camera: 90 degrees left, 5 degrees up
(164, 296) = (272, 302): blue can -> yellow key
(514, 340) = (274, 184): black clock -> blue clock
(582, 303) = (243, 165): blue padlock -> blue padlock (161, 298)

□ □ □

» Brief: Copy task. Give back the whole listing exactly as written.

» Solution for this exercise:
camera: 90 degrees left, 5 degrees up
(164, 296) = (272, 302): blue can -> yellow key
(514, 340) = (274, 184): black clock -> blue clock
(582, 303) = (243, 165): blue padlock -> blue padlock (161, 298)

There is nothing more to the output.